____ The input

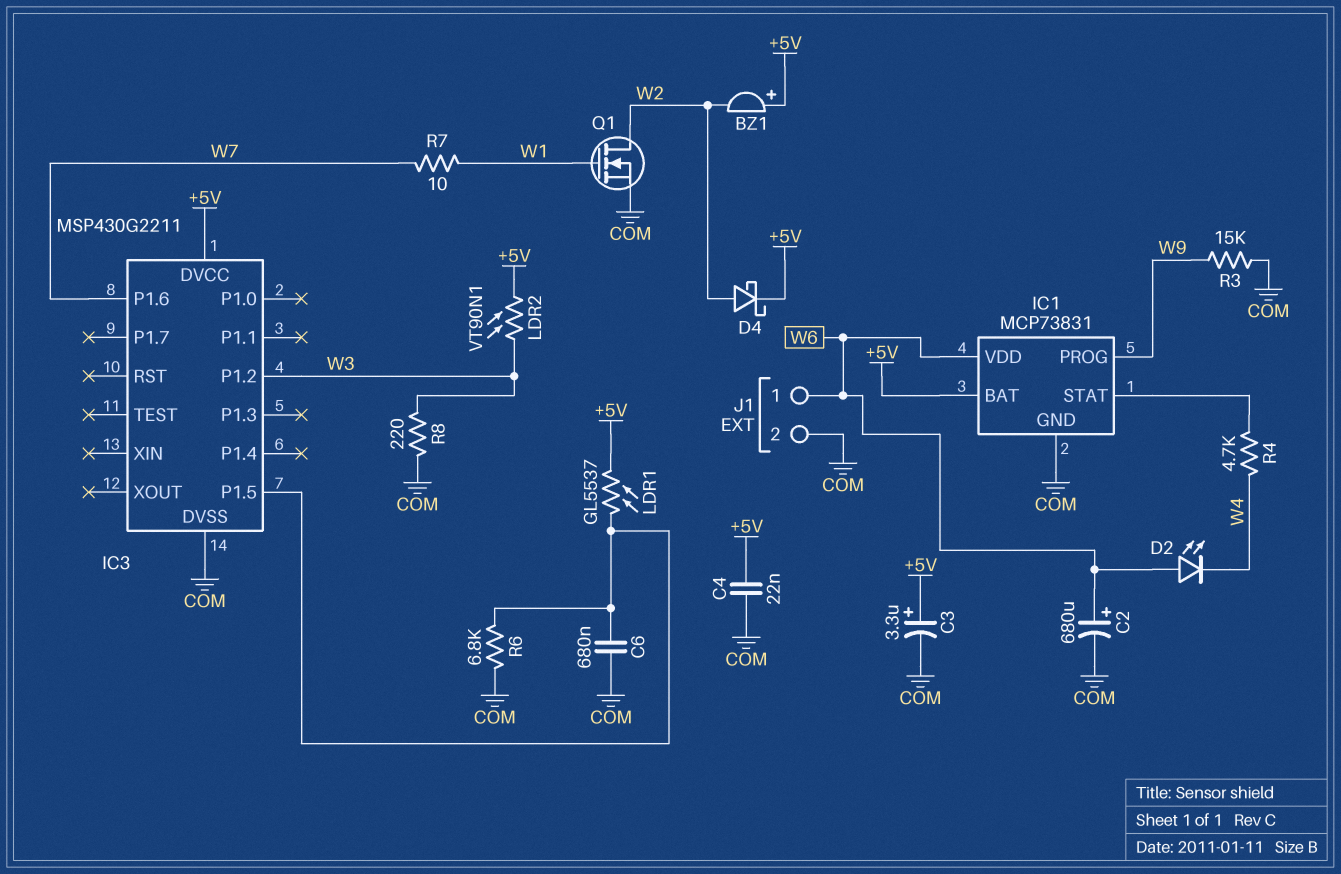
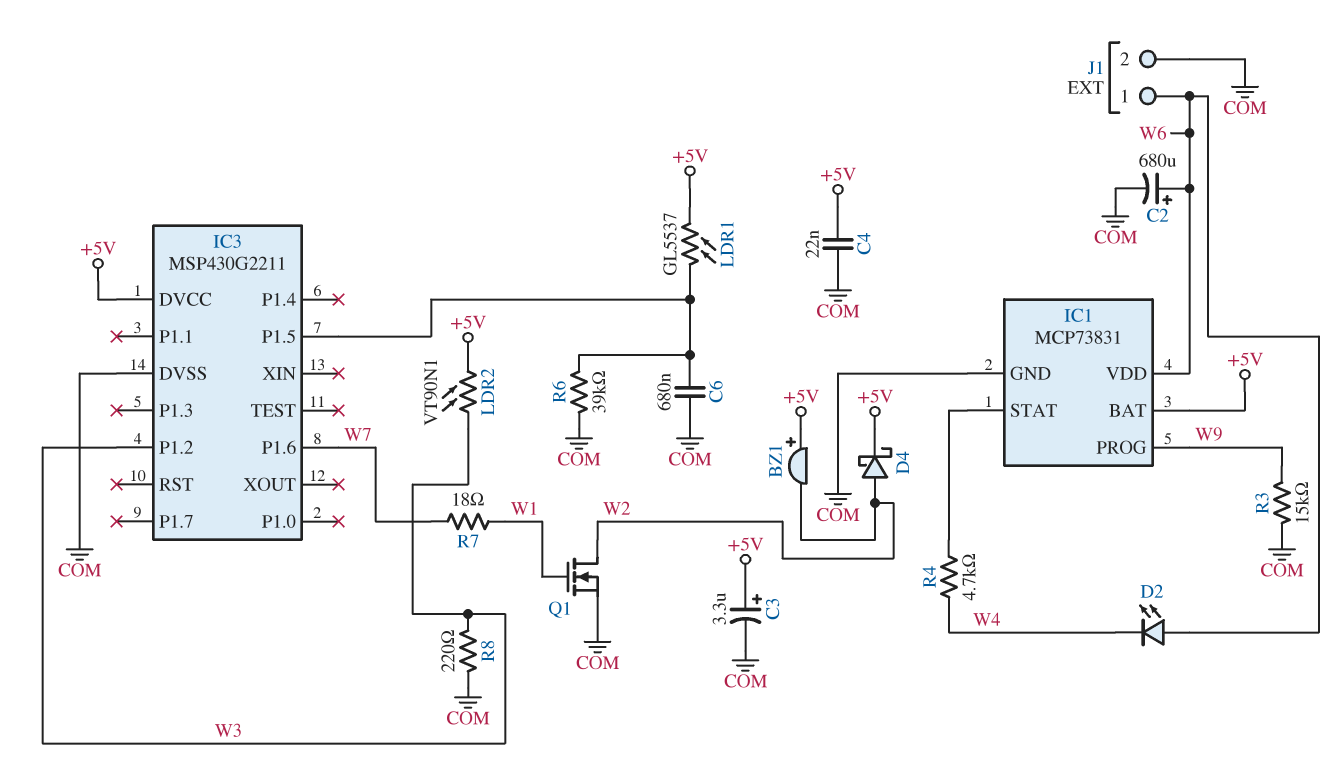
R6: 6.8k (COM, IC3/P1.5) -> 39k (COM, IC3/P1.5)
R7: 10 (W1, W7) -> 18 (W1, W7)

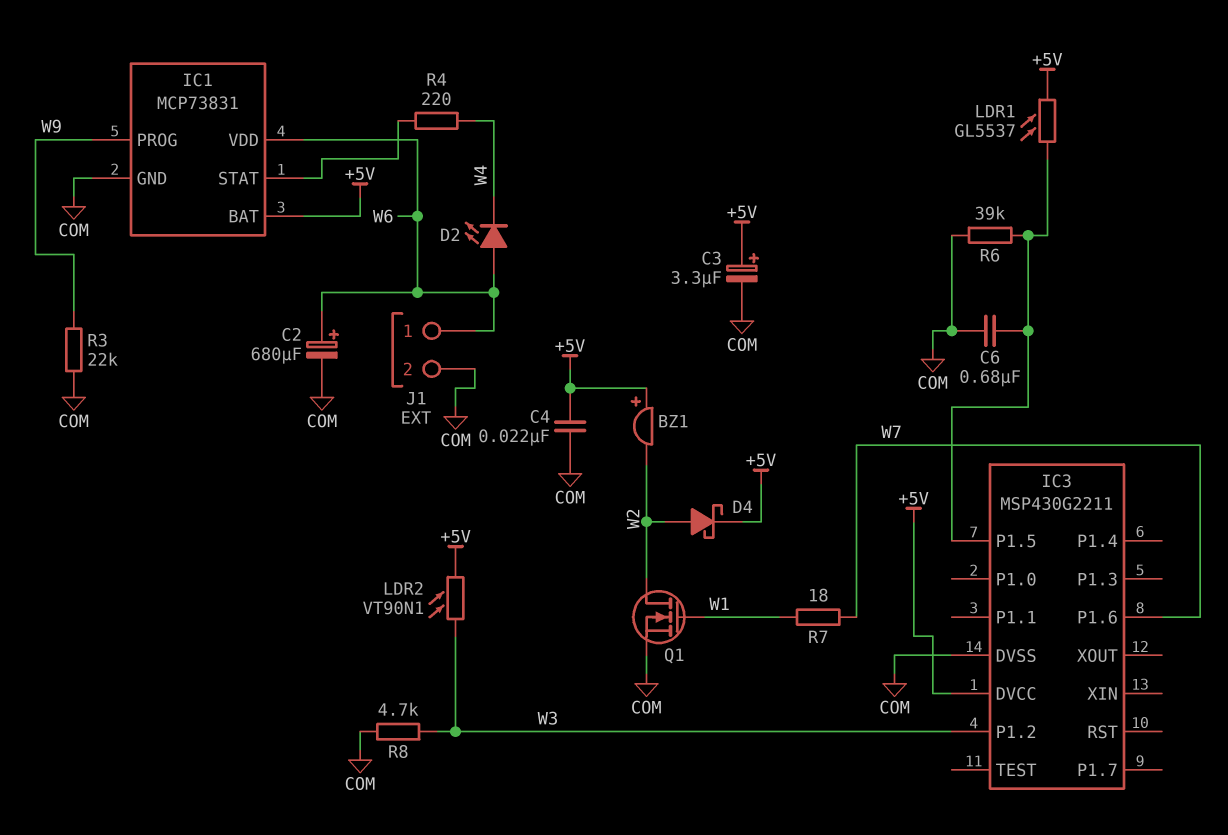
R3: 15k (COM, W9) -> 22k (COM, W9)
R4: 4.7k (IC1/STAT, W4) -> 220 (IC1/STAT, W4)
R8: 220 (COM, W3) -> 4.7k (COM, W3)

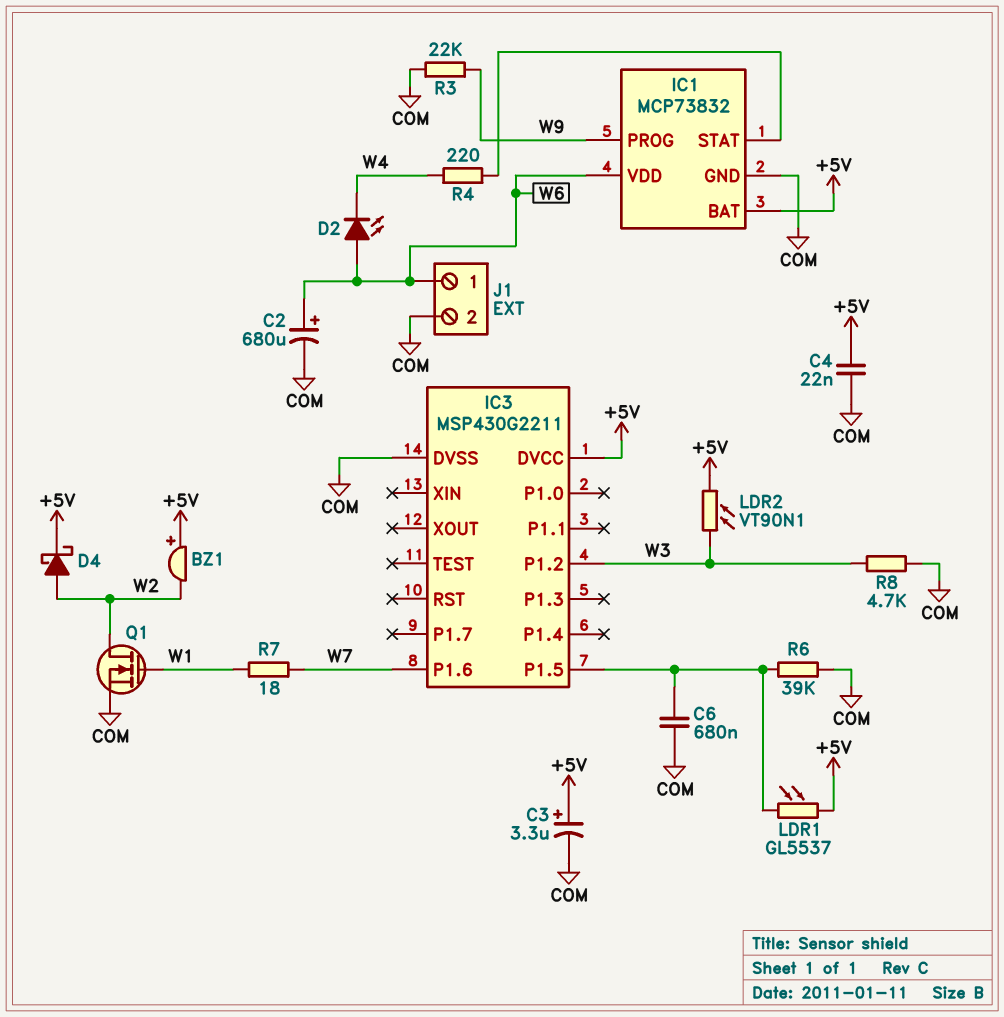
IC1: MCP73831 -> MCP73832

________

Repeat the data above exactly, images excluded.

R6: 6.8k (COM, IC3/P1.5) -> 39k (COM, IC3/P1.5)
R7: 10 (W1, W7) -> 18 (W1, W7)

R3: 15k (COM, W9) -> 22k (COM, W9)
R4: 4.7k (IC1/STAT, W4) -> 220 (IC1/STAT, W4)
R8: 220 (COM, W3) -> 4.7k (COM, W3)

IC1: MCP73831 -> MCP73832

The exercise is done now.